» TO DO: Your reply must be one number: the count of lines in the data below that contain "AGND".

Records from a data collection:
BEGIN
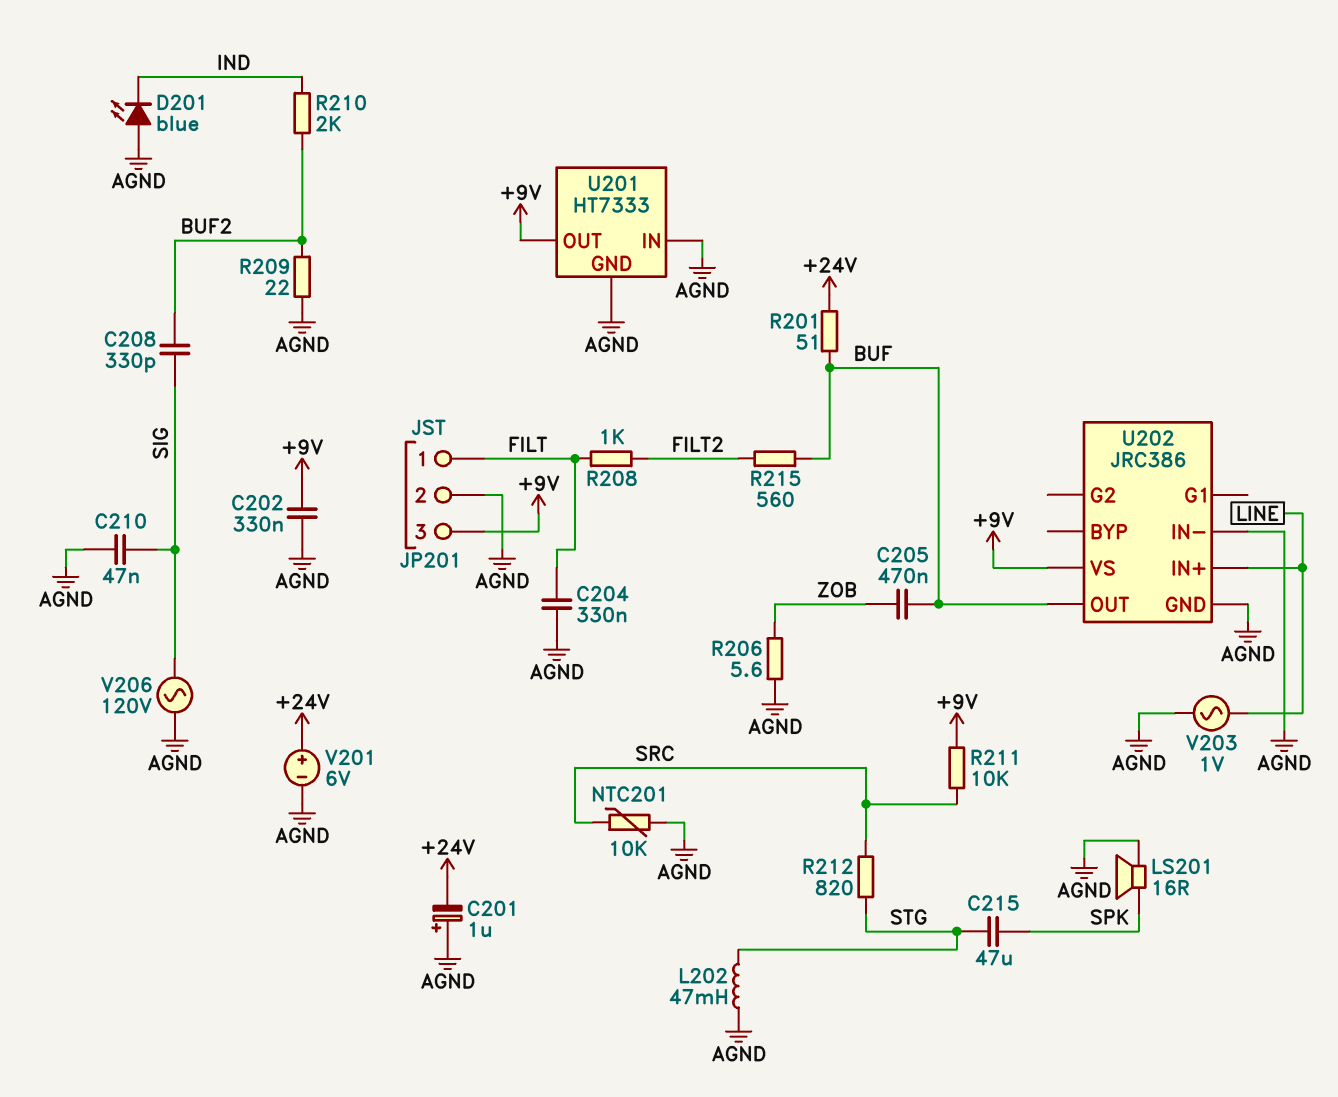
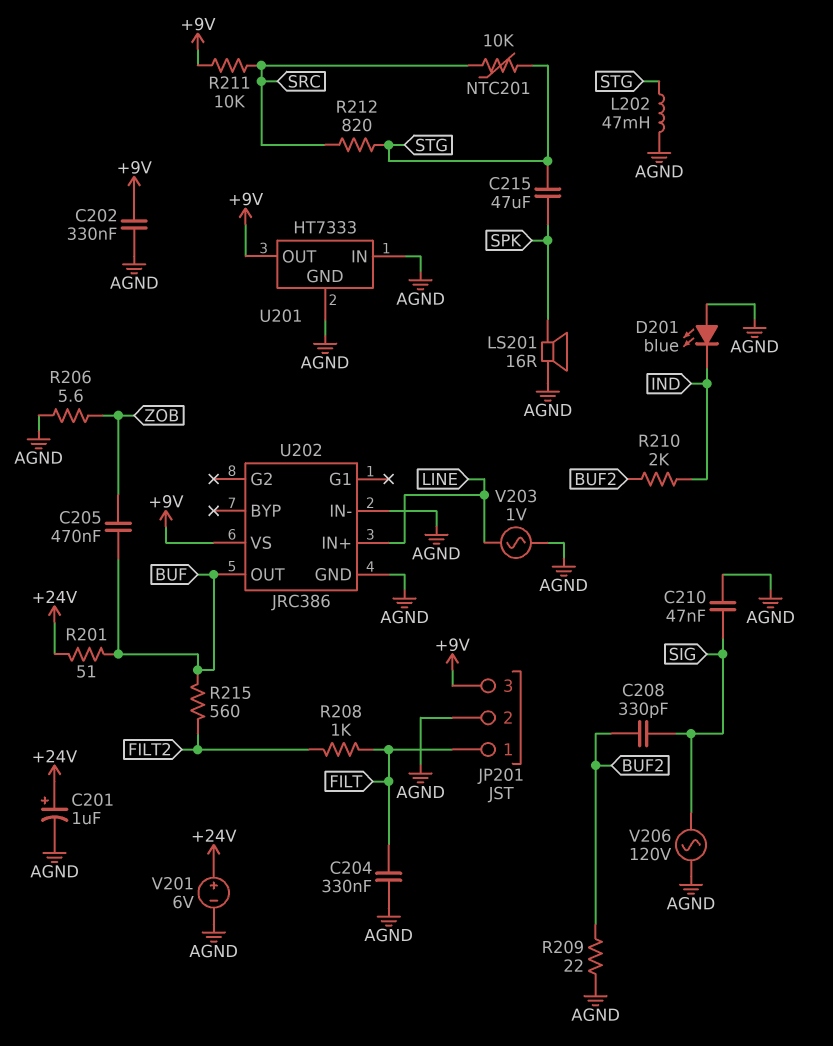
C201: 1uF (plus AGND, minus +24V) -> 1uF (plus +24V, minus AGND)
NTC201: 10k (AGND, SRC) -> 10k (SRC, STG)

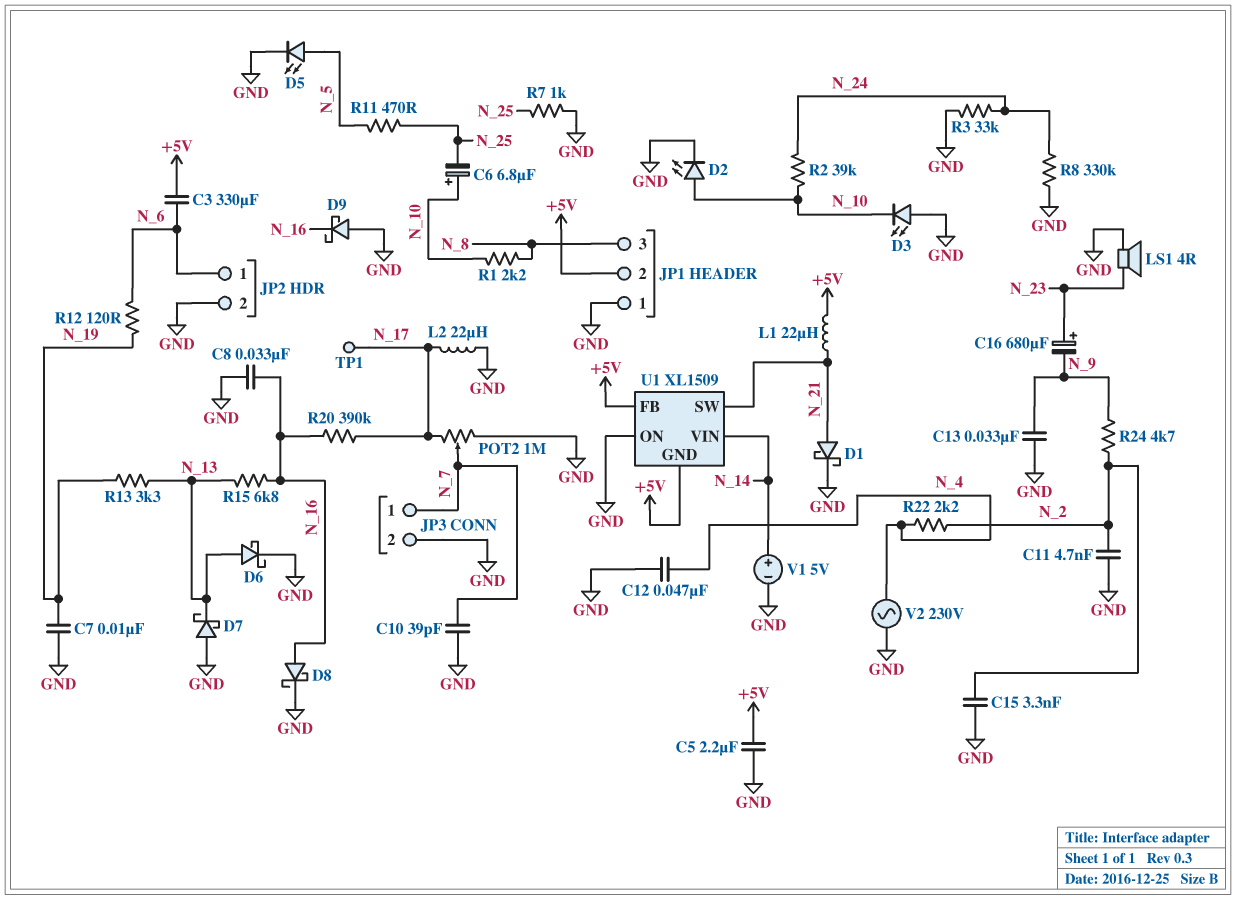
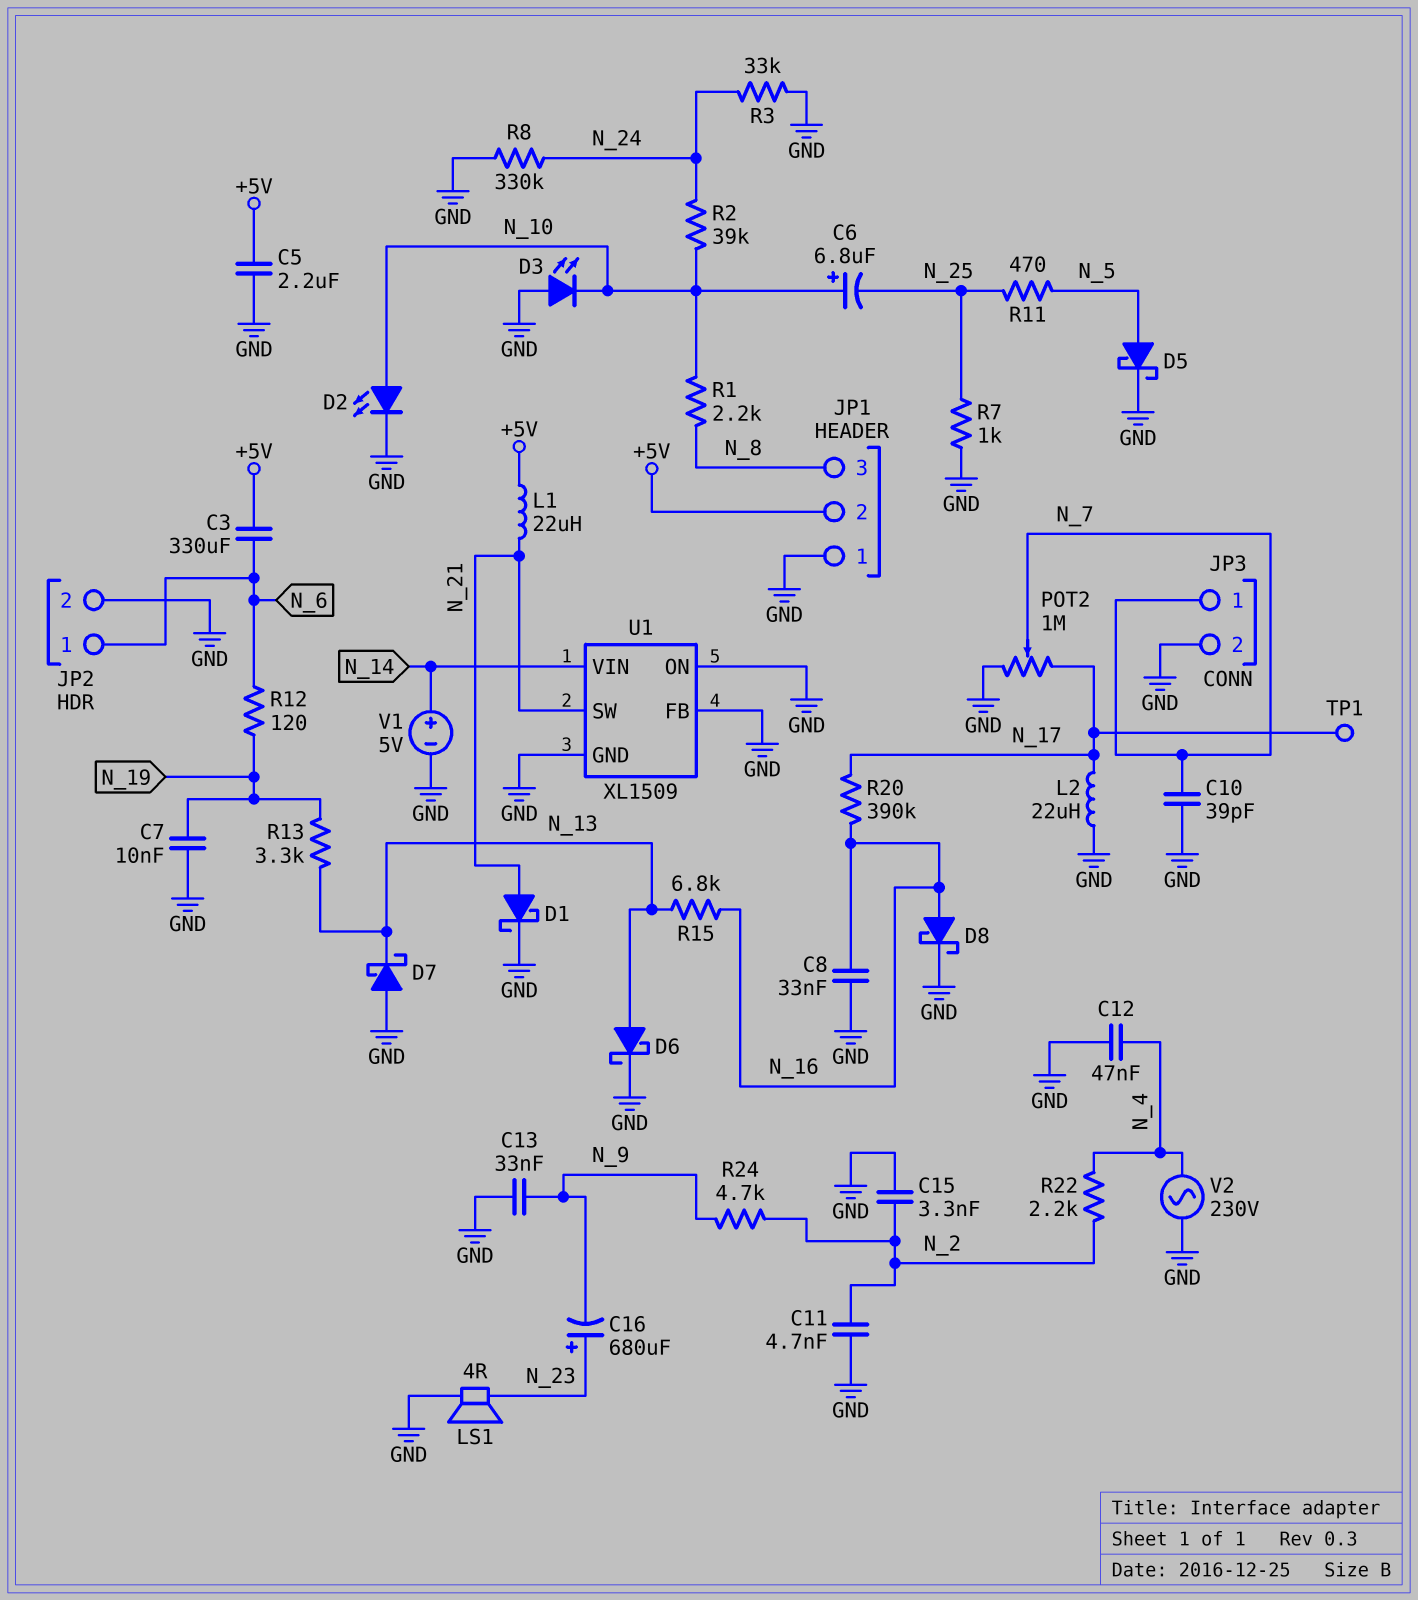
D5: LED (A N_5, K GND) -> schottky (A N_5, K GND)
D9: schottky (A GND, K N_16) -> none
U1 pin FB: +5V -> GND
U1 pin GND: +5V -> GND

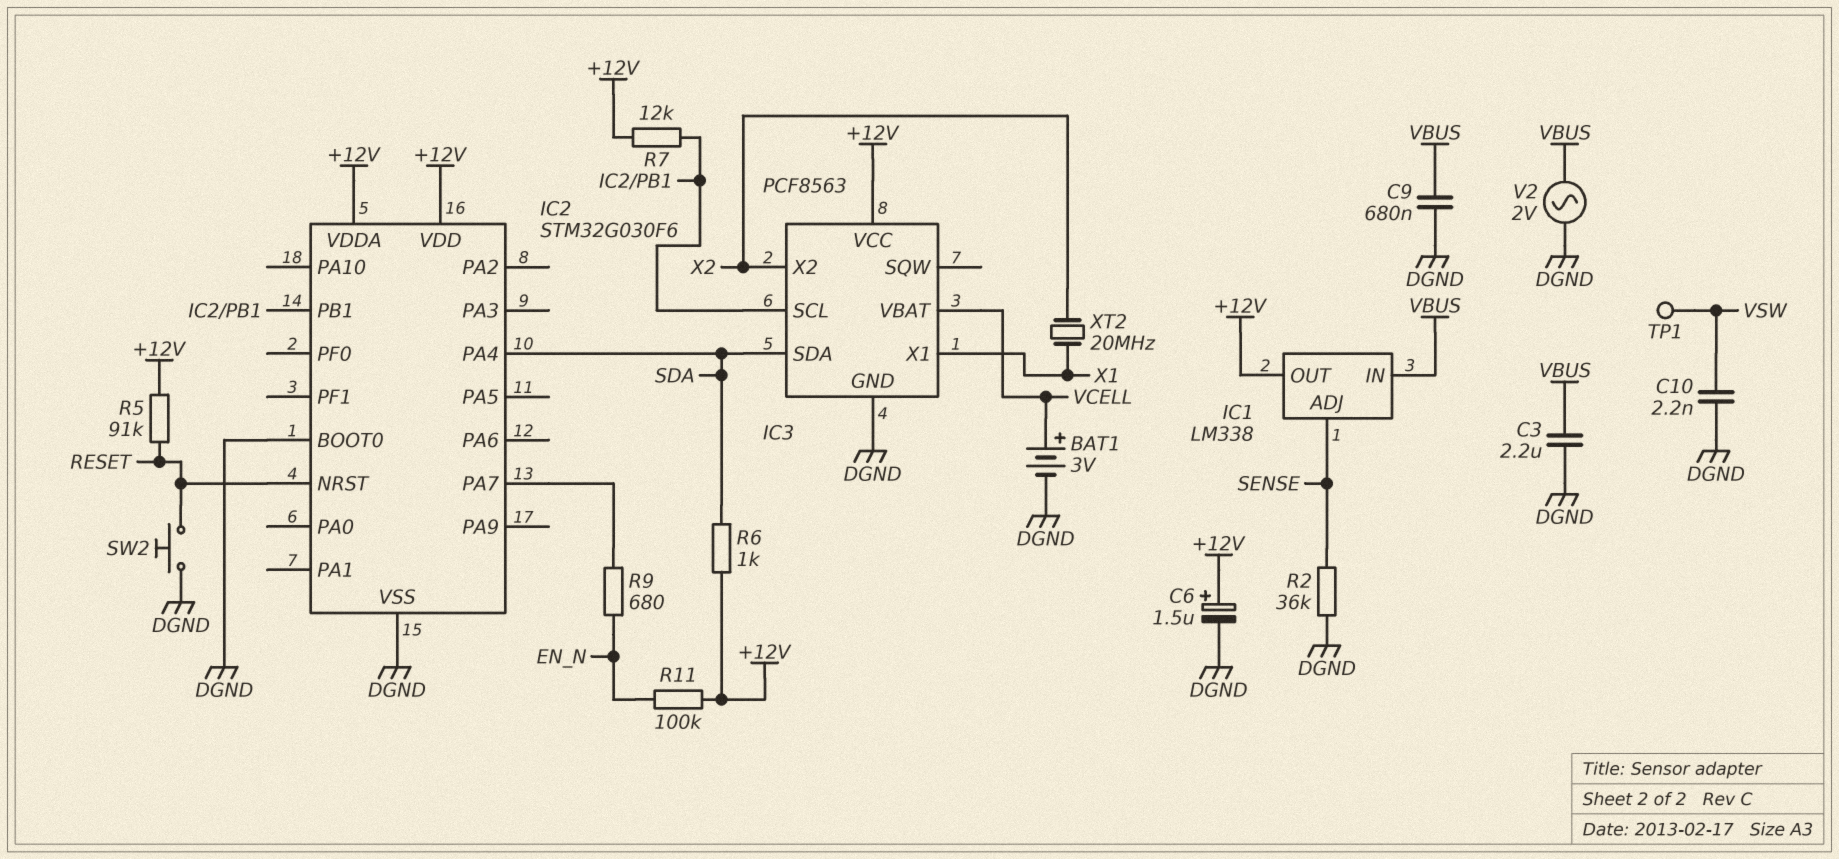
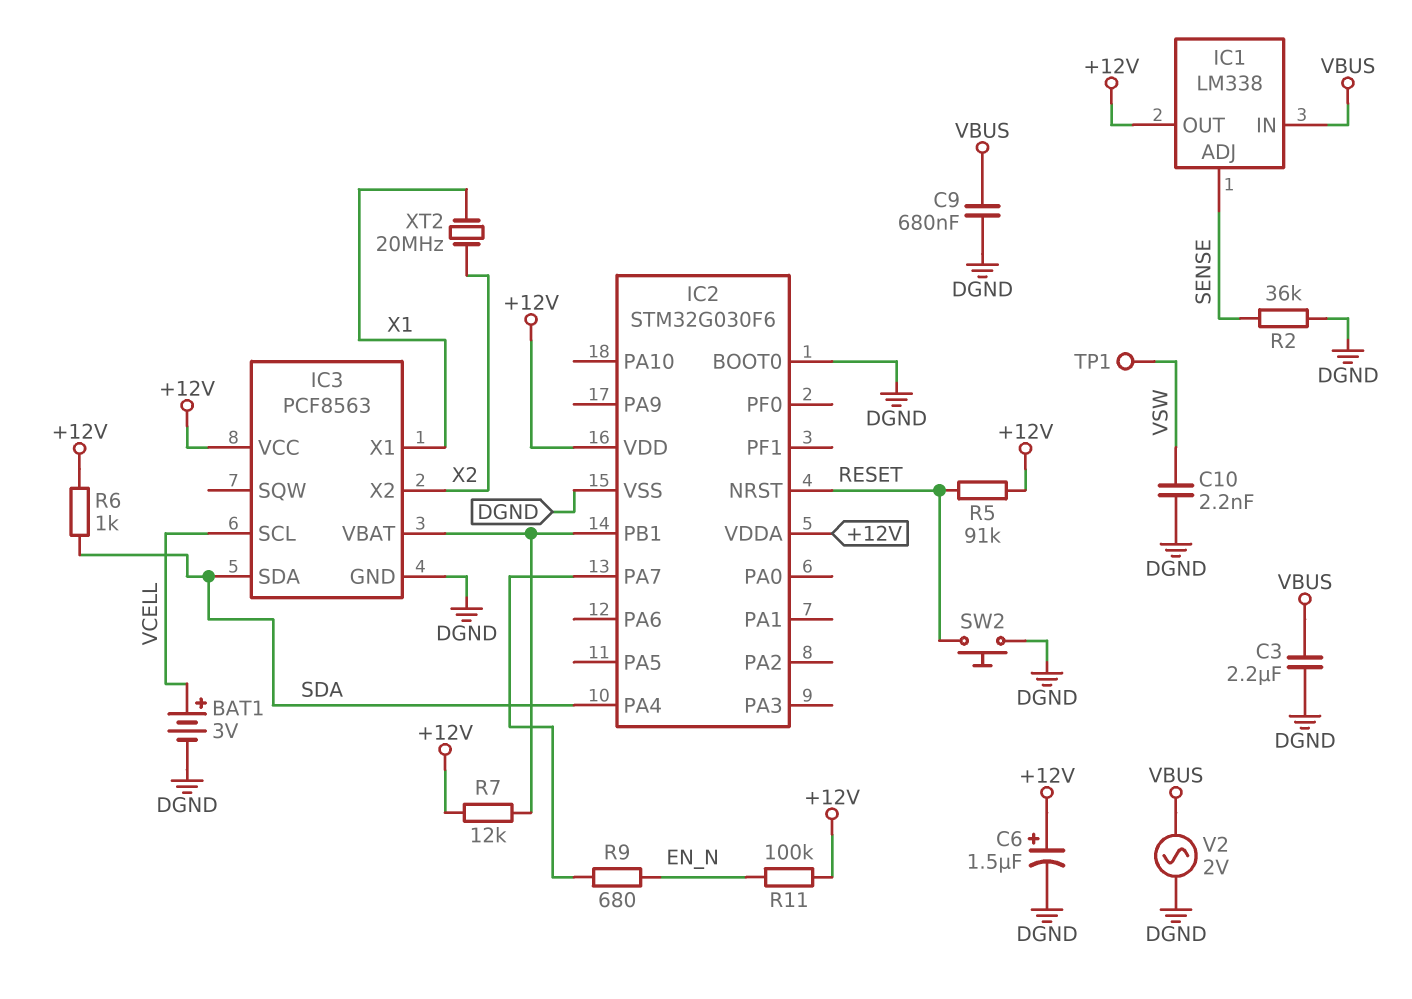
IC3 pin SCL: IC2/PB1 -> VCELL
IC3 pin VBAT: VCELL -> IC2/PB1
END
» SOLUTION TO THIS EXERCISE: 2